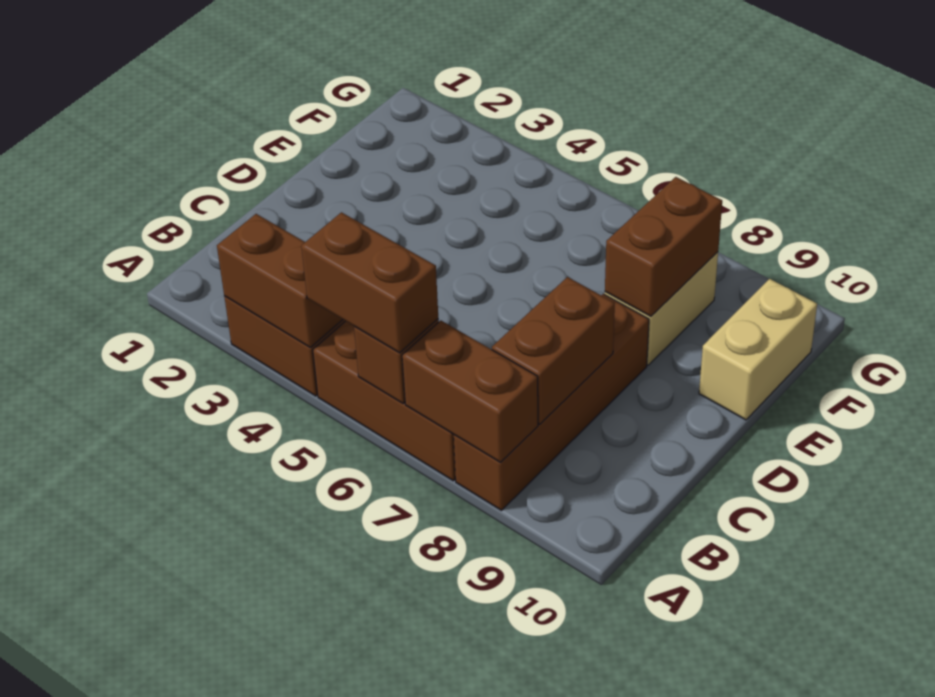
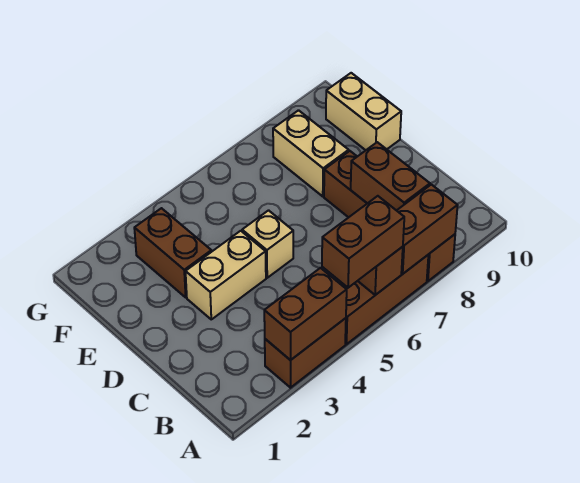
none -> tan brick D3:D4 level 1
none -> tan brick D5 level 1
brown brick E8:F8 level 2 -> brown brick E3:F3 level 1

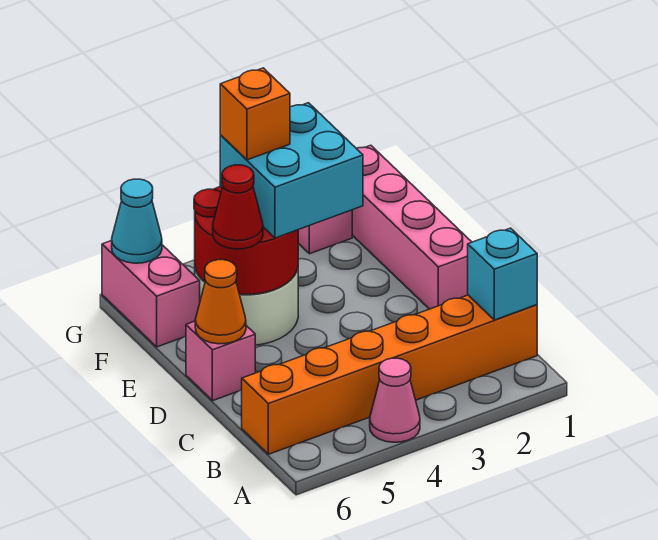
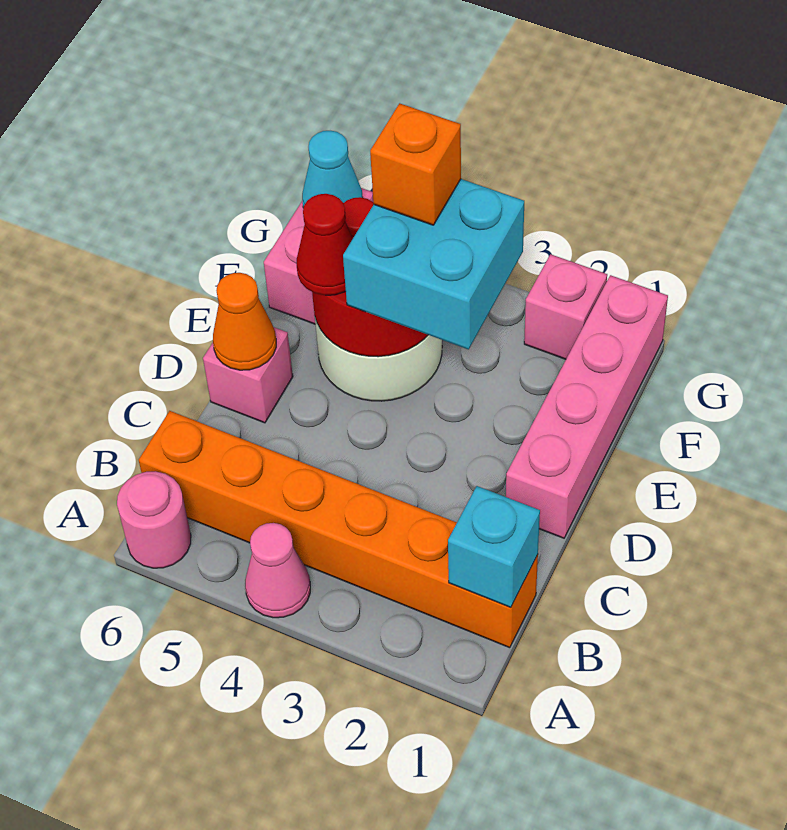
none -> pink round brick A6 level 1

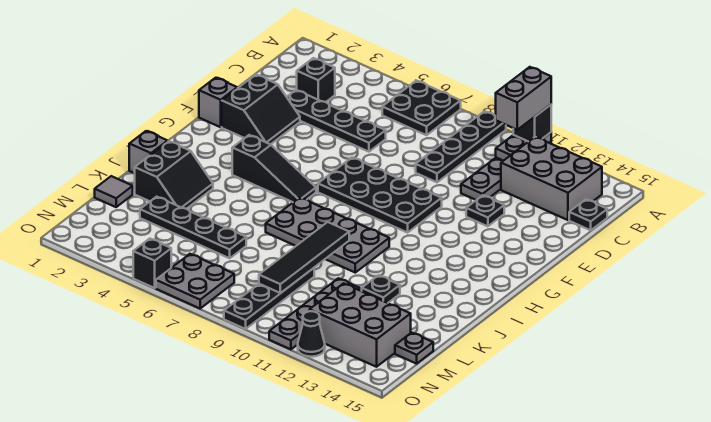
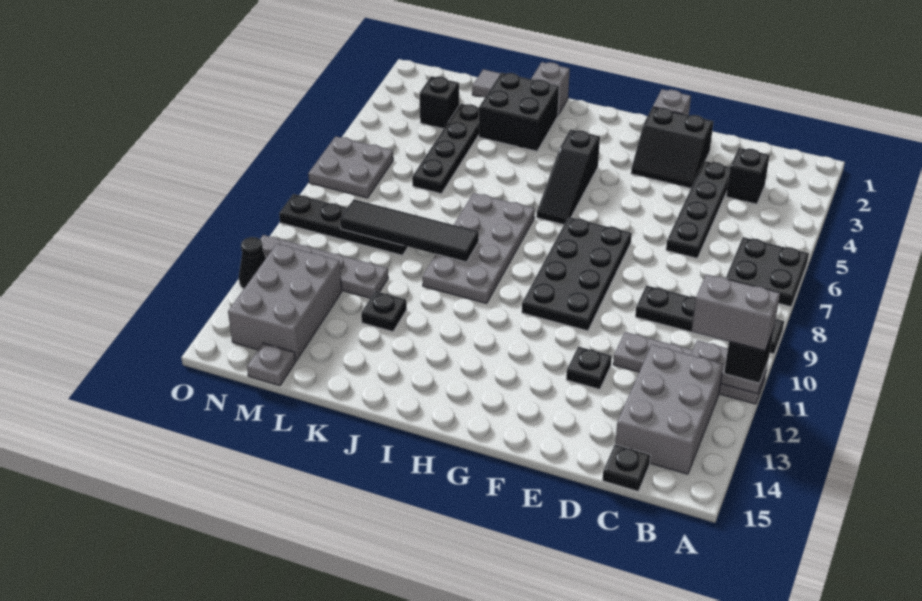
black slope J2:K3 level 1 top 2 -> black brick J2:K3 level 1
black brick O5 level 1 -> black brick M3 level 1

= = =

Exercise aim →
Reproduce nothing but the lines running from the line with "none -> pink round brick A6 level 1" through the end of the records, keeping both end lines and dropping the pictures.

Reply to the exercise →
none -> pink round brick A6 level 1

black slope J2:K3 level 1 top 2 -> black brick J2:K3 level 1
black brick O5 level 1 -> black brick M3 level 1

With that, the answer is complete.